[Data extracted from a collection]
----
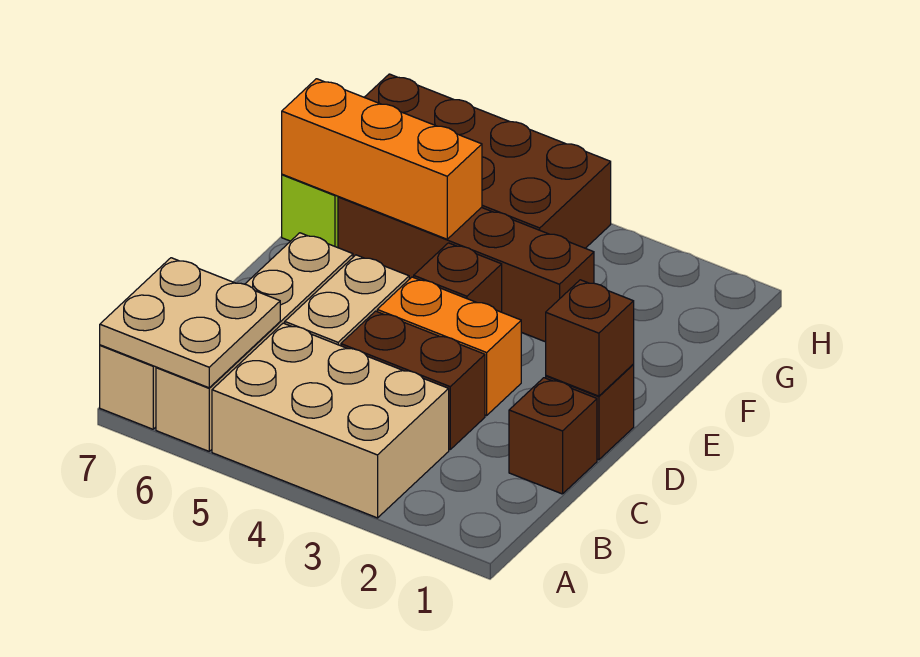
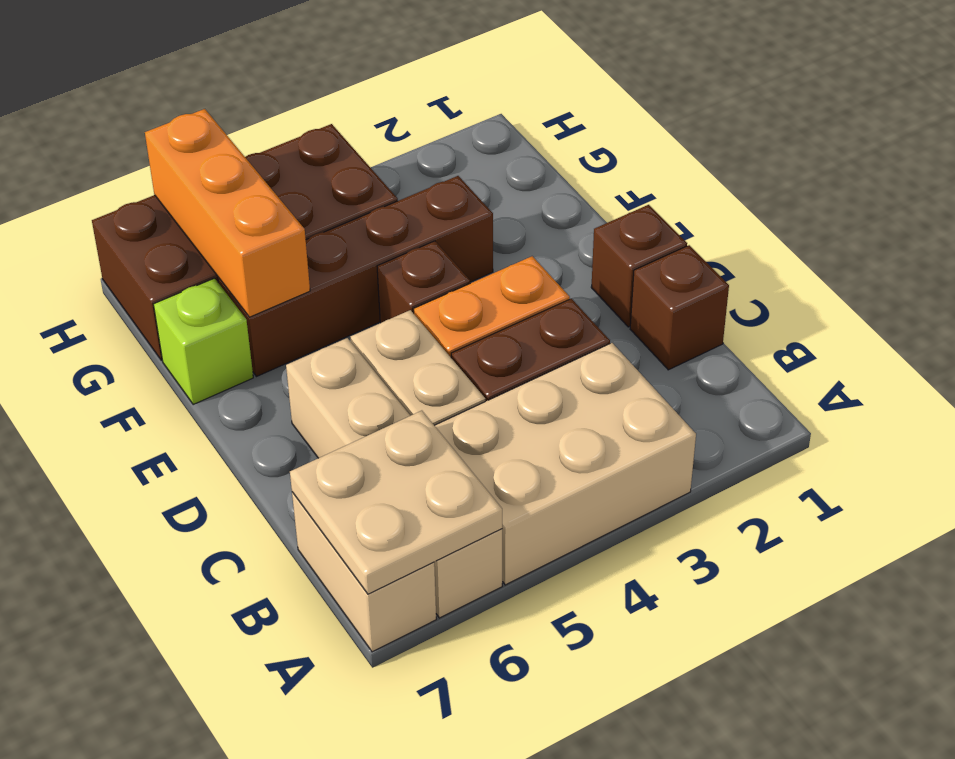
brown brick D1 level 2 -> none
orange brick F5:F7 level 2 -> orange brick F6:H6 level 2

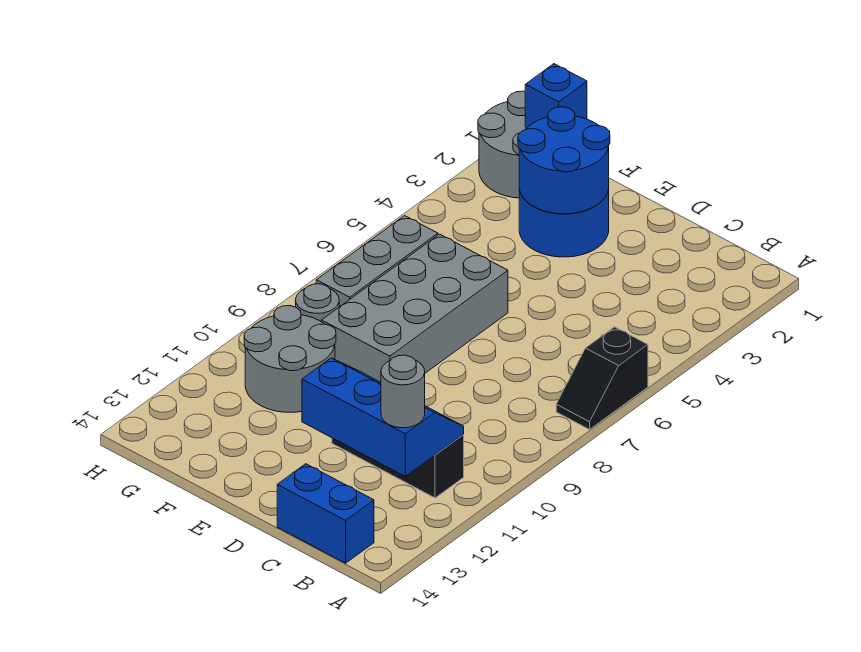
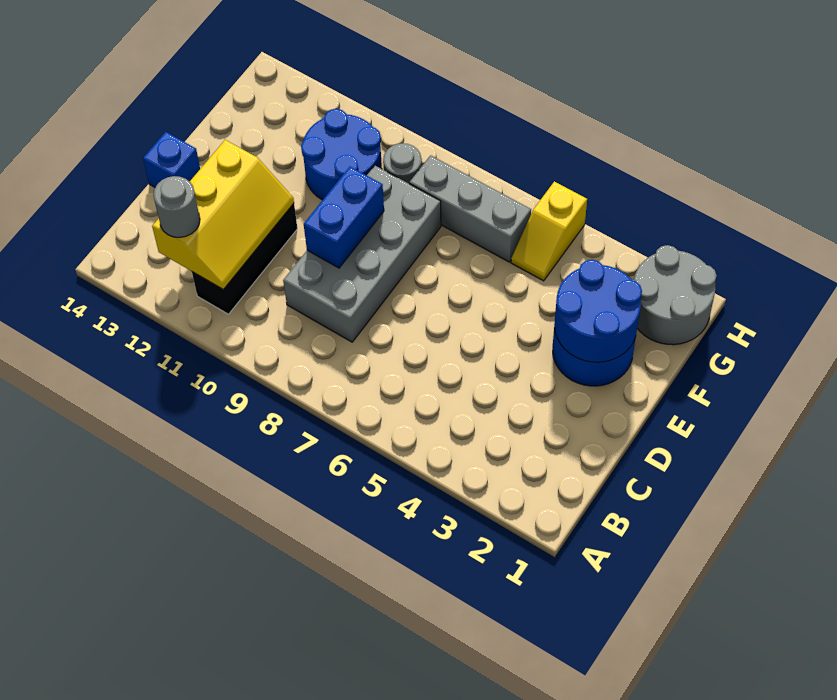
black slope A6:A7 level 1 top 6 -> none
blue slope B11:D12 level 2 top 12 -> yellow slope B11:D12 level 2 top 12
blue brick B14:C14 level 1 -> blue brick D9:E9 level 2
grey brick E6:F9 level 1 -> grey brick C8:F9 level 1
grey round brick F10:G11 level 1 -> blue round brick F10:G11 level 1
blue brick G1 level 2 -> blue brick D14 level 1
none -> yellow slope G5:H5 level 1 top H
----
EXERCISE INSTRUCTIONS | Without the pictures, restate each entry exactly.

WRITTEN REPLY |
brown brick D1 level 2 -> none
orange brick F5:F7 level 2 -> orange brick F6:H6 level 2

black slope A6:A7 level 1 top 6 -> none
blue slope B11:D12 level 2 top 12 -> yellow slope B11:D12 level 2 top 12
blue brick B14:C14 level 1 -> blue brick D9:E9 level 2
grey brick E6:F9 level 1 -> grey brick C8:F9 level 1
grey round brick F10:G11 level 1 -> blue round brick F10:G11 level 1
blue brick G1 level 2 -> blue brick D14 level 1
none -> yellow slope G5:H5 level 1 top H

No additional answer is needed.